**Exercise requirements:** Write out everything from the line containing "For each provided" down to the end of the material as a numbered list, skipping blank lines and leaving out the pictures.

--- Begin The input ---

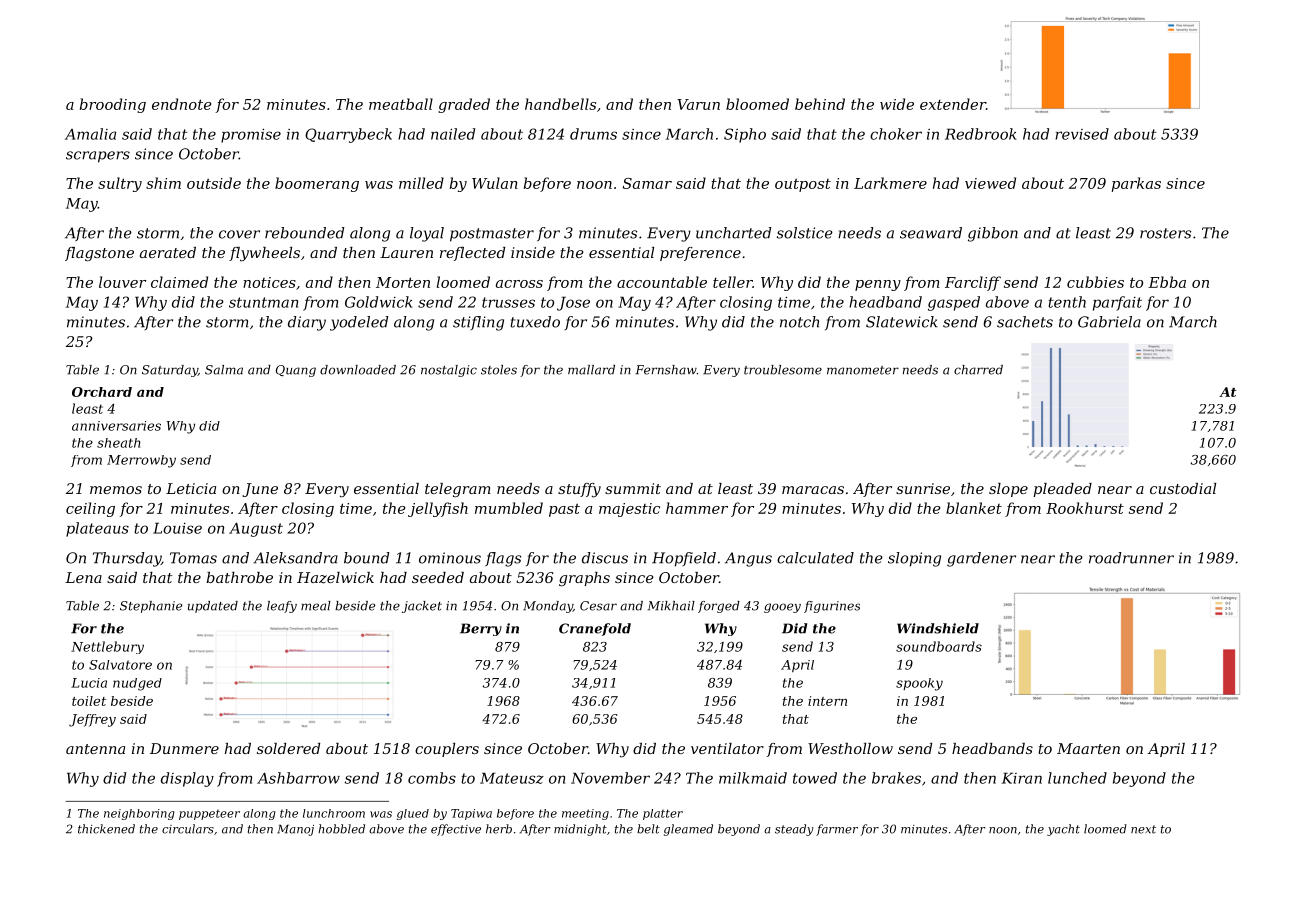 The height and width of the screenshot is (924, 1308). What do you see at coordinates (403, 282) in the screenshot?
I see `Morten` at bounding box center [403, 282].
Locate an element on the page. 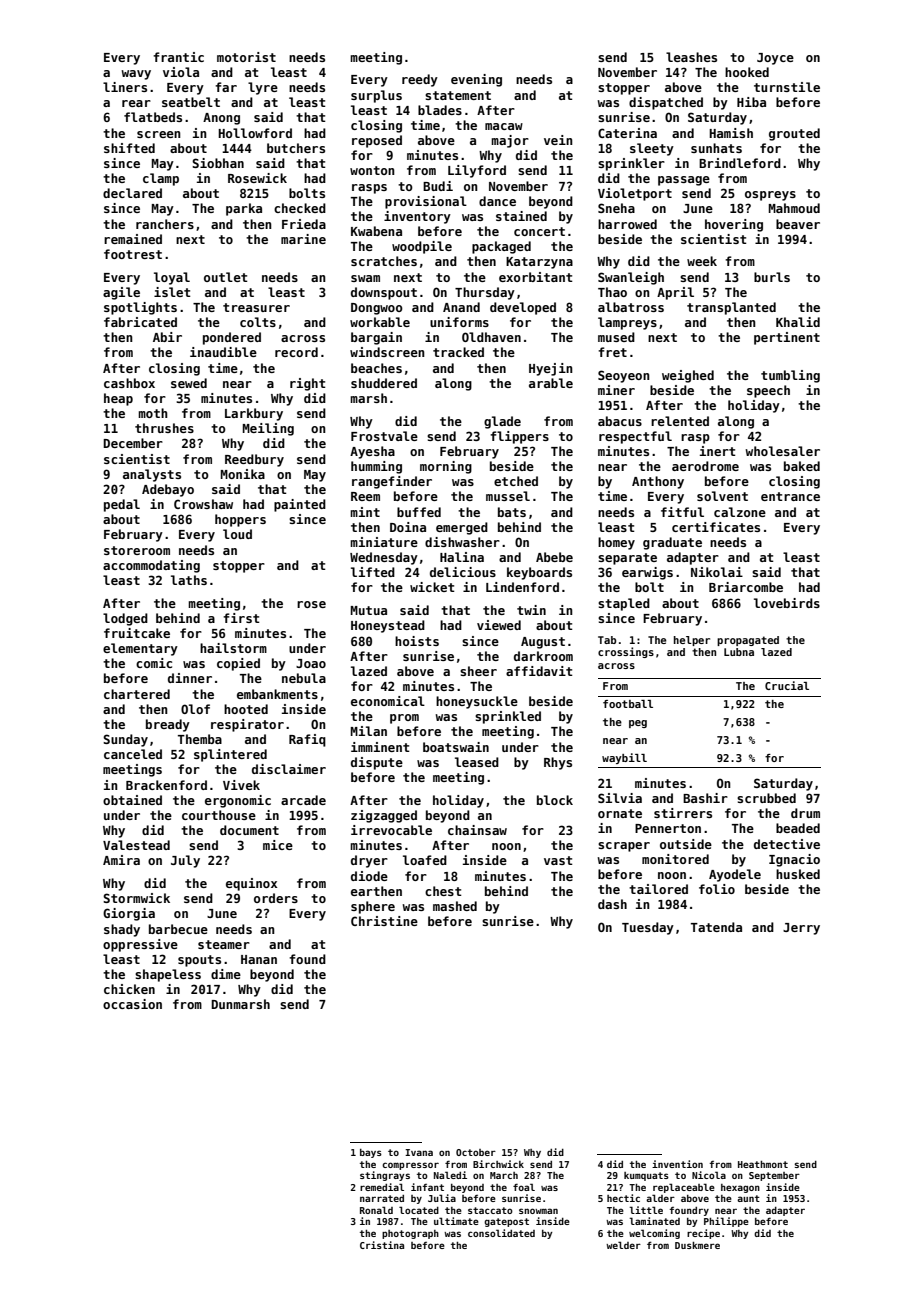  Rafiq is located at coordinates (307, 740).
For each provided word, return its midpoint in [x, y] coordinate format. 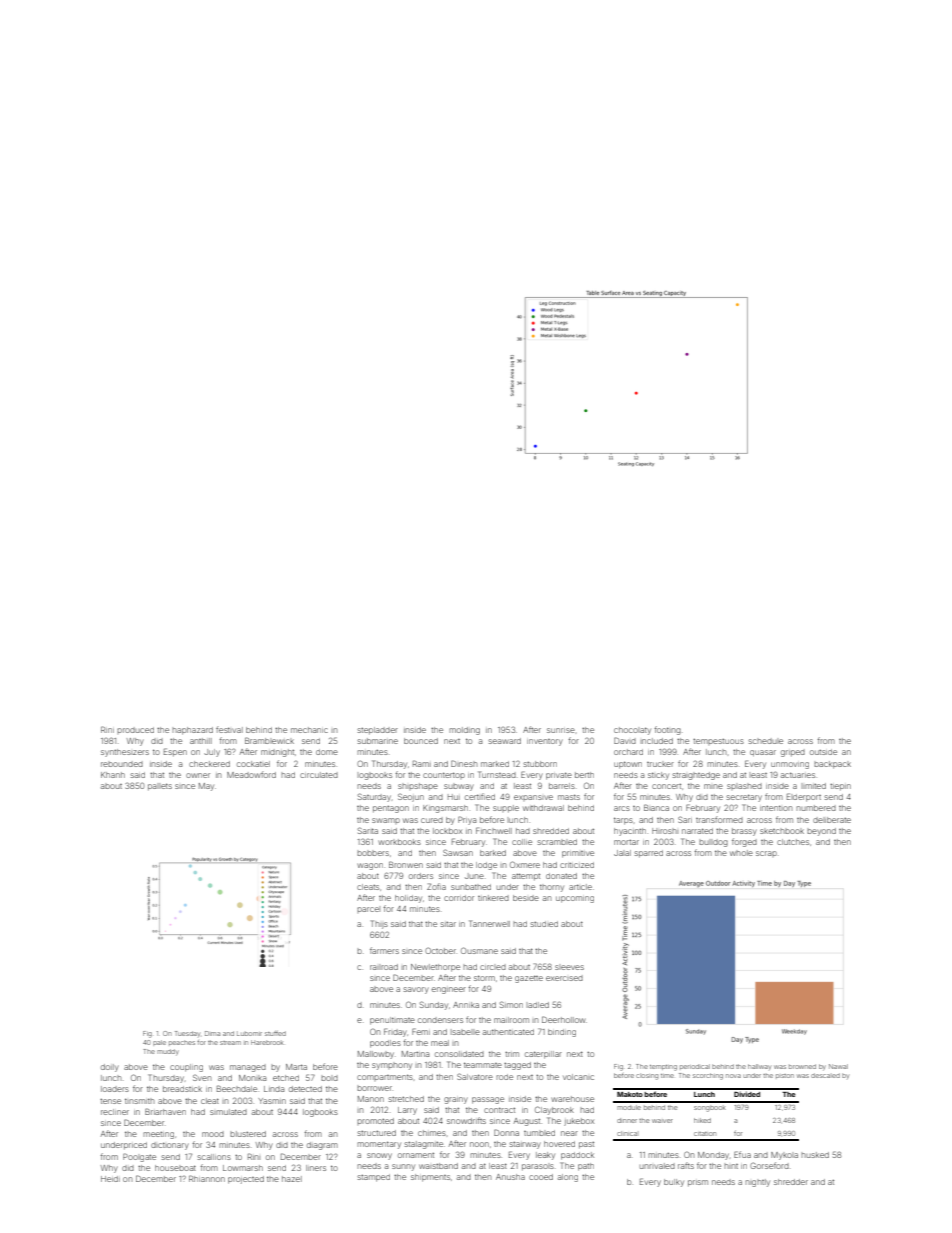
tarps [623, 821]
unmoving [790, 765]
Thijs [379, 924]
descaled [825, 1075]
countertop [444, 775]
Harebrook [267, 1042]
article [580, 887]
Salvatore [475, 1076]
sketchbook [782, 831]
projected [246, 1180]
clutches [793, 842]
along [568, 1178]
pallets [160, 787]
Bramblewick [269, 740]
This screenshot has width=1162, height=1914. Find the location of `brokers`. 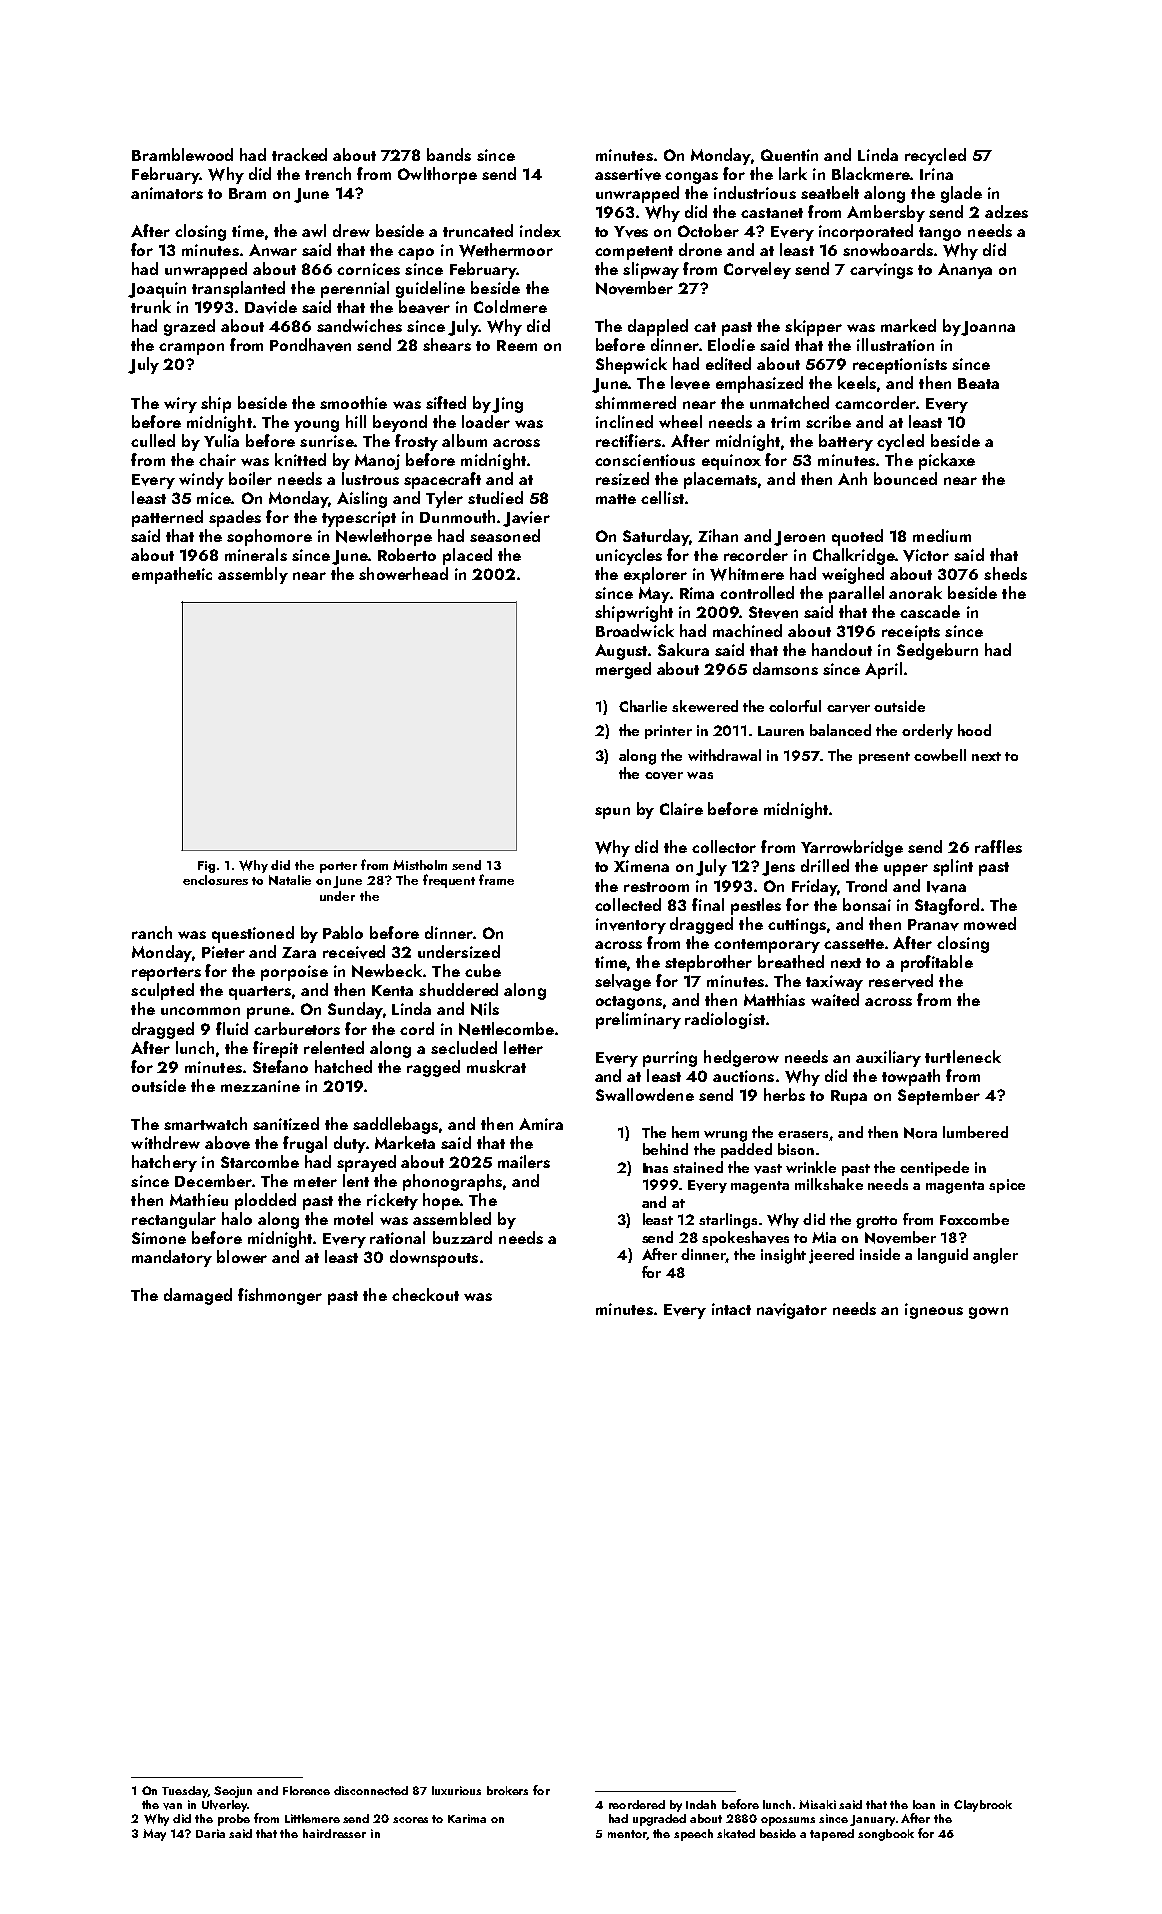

--- End The input ---

**Exercise answer:**
1. For each provided word, return its midpoint in [x, y] coordinate format. 
2. tarps [623, 821]
3. unmoving [790, 765]
4. Thijs [379, 924]
5. descaled [825, 1075]
6. countertop [444, 775]
7. Harebrook [267, 1042]
8. article [580, 887]
9. Salvatore [475, 1076]
10. sketchbook [782, 831]
11. projected [246, 1180]
12. clutches [793, 842]
13. along [568, 1178]
14. pallets [160, 787]
15. Bramblewick [269, 740]
16. This screenshot has width=1162, height=1914. Find the location of `brokers`. 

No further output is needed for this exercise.